» WHAT YOU NEED TO DO:
Everything in the records must be copied exactly except the pictures.
--- --- ---
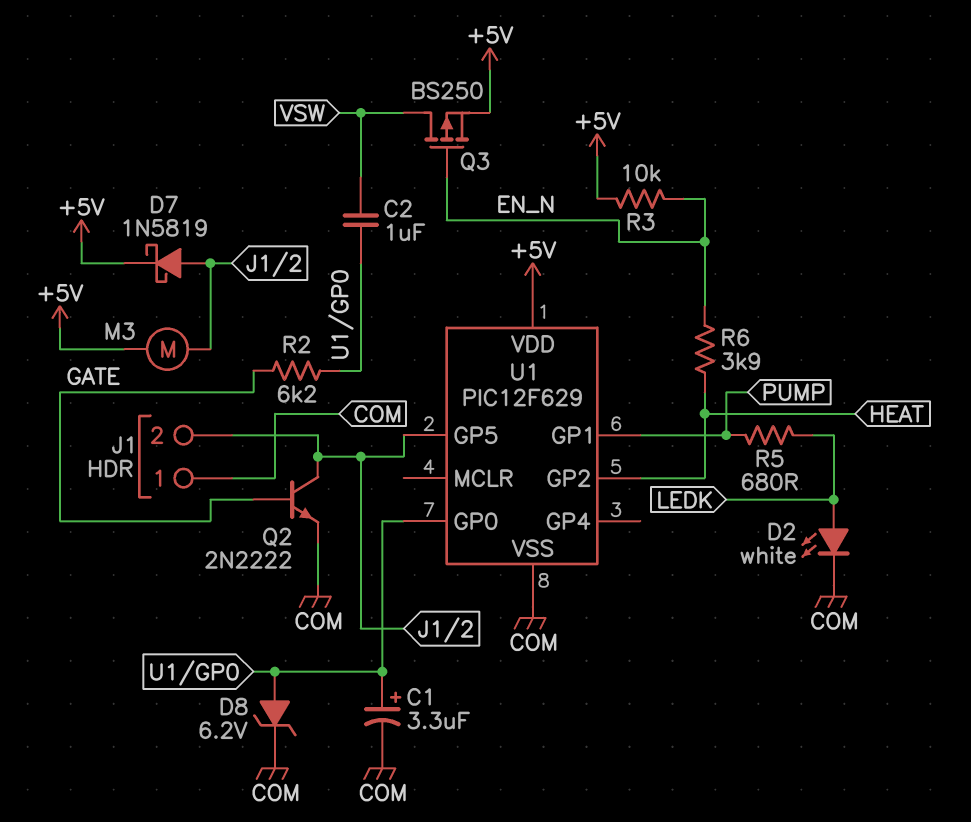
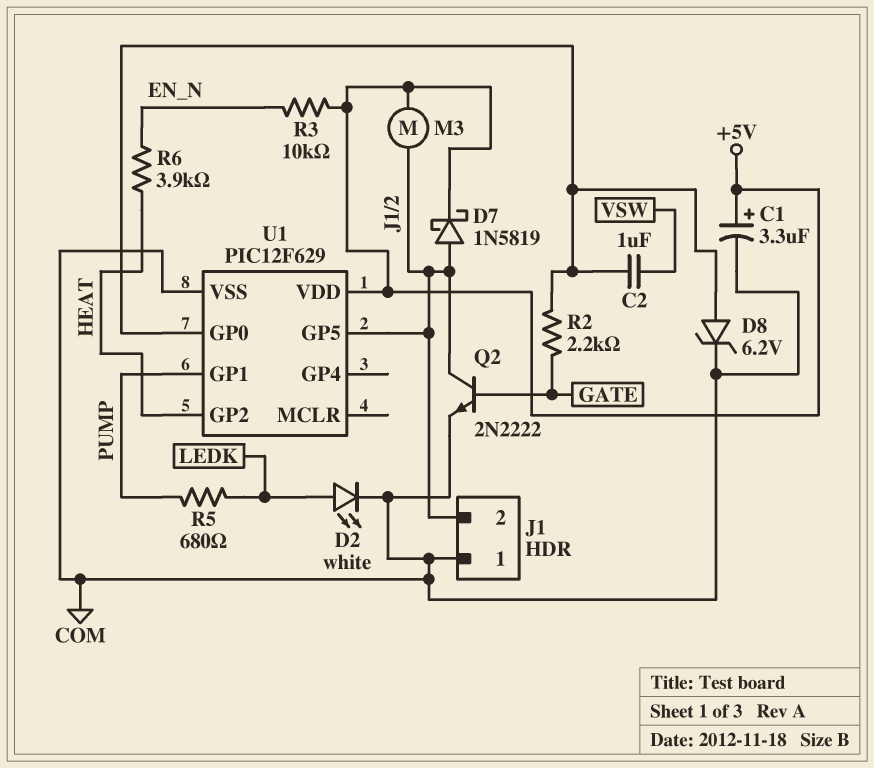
C1: 3.3uF (plus U1/GP0, minus COM) -> 3.3uF (plus +5V, minus COM)
Q3: PMOS BS250 (G EN_N, D VSW, S +5V) -> none
R2: 6.2k (GATE, U1/GP0) -> 2.2k (GATE, U1/GP0)

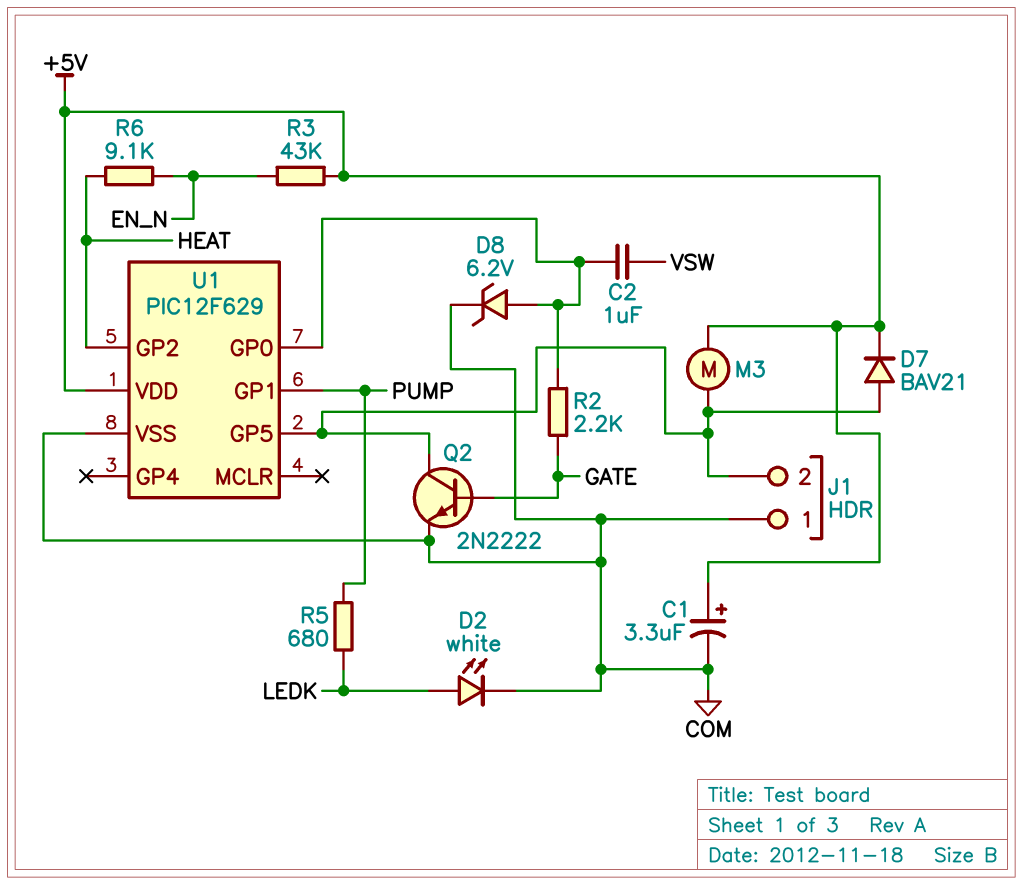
D7: schottky 1N5819 (A J1/2, K +5V) -> diode BAV21 (A J1/2, K +5V)
R3: 10k (+5V, EN_N) -> 43k (+5V, EN_N)
R6: 3.9k (EN_N, HEAT) -> 9.1k (EN_N, HEAT)

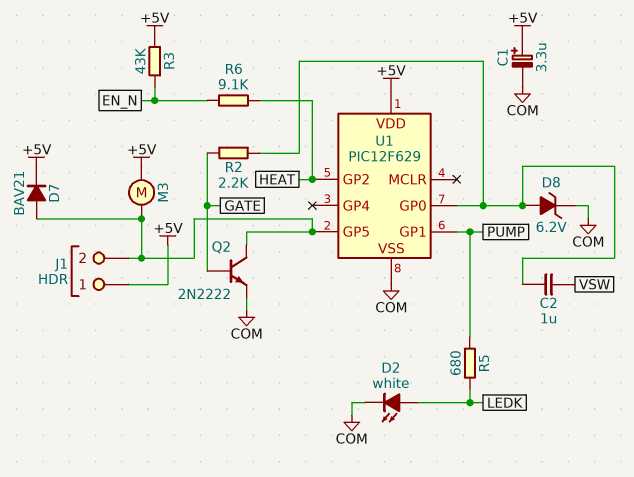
J1 pin 1: COM -> +5V

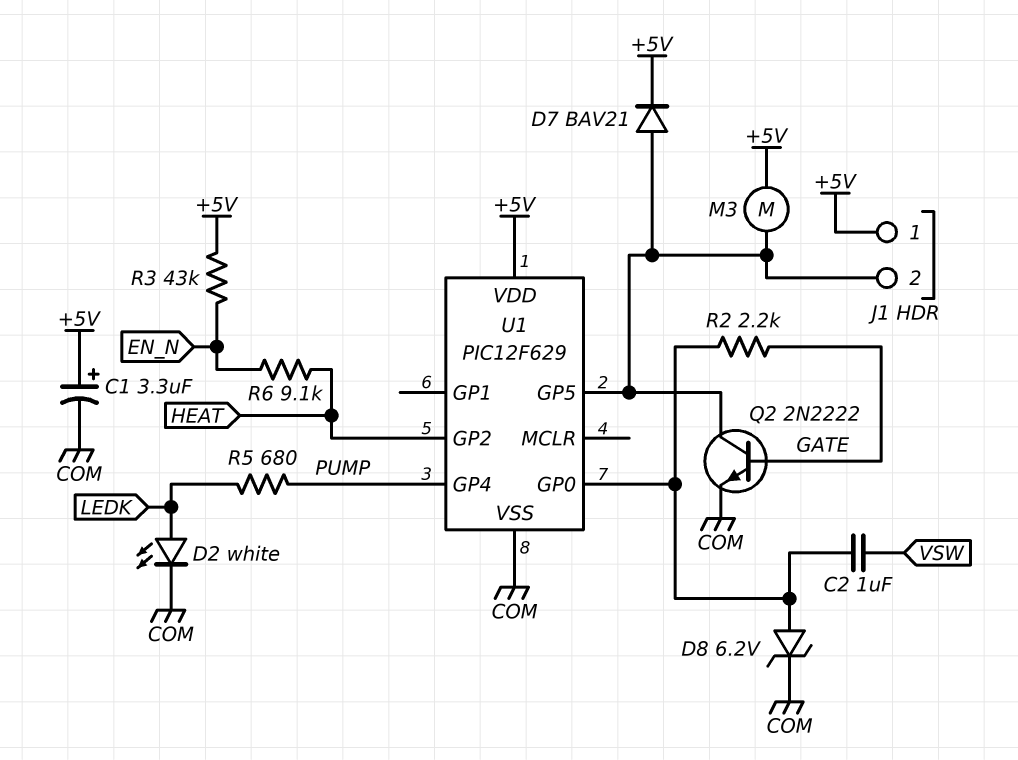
U1 pin GP1: PUMP -> none
U1 pin GP4: none -> PUMP

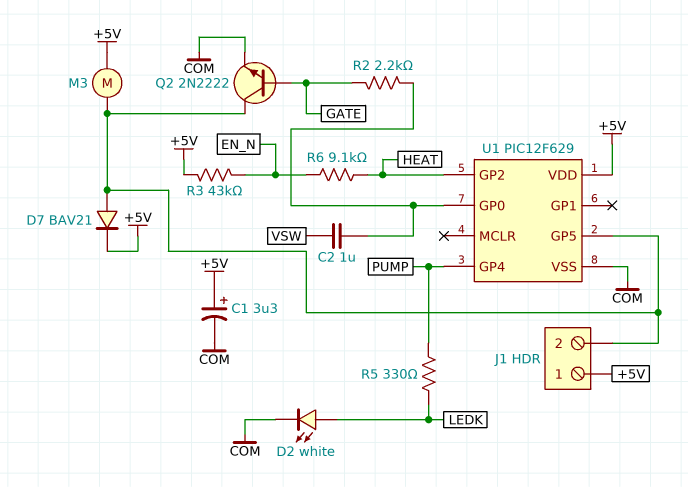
D8: zener 6.2V (A U1/GP0, K COM) -> none
R5: 680 (LEDK, PUMP) -> 330 (LEDK, PUMP)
--- --- ---
» RESULT:
C1: 3.3uF (plus U1/GP0, minus COM) -> 3.3uF (plus +5V, minus COM)
Q3: PMOS BS250 (G EN_N, D VSW, S +5V) -> none
R2: 6.2k (GATE, U1/GP0) -> 2.2k (GATE, U1/GP0)

D7: schottky 1N5819 (A J1/2, K +5V) -> diode BAV21 (A J1/2, K +5V)
R3: 10k (+5V, EN_N) -> 43k (+5V, EN_N)
R6: 3.9k (EN_N, HEAT) -> 9.1k (EN_N, HEAT)

J1 pin 1: COM -> +5V

U1 pin GP1: PUMP -> none
U1 pin GP4: none -> PUMP

D8: zener 6.2V (A U1/GP0, K COM) -> none
R5: 680 (LEDK, PUMP) -> 330 (LEDK, PUMP)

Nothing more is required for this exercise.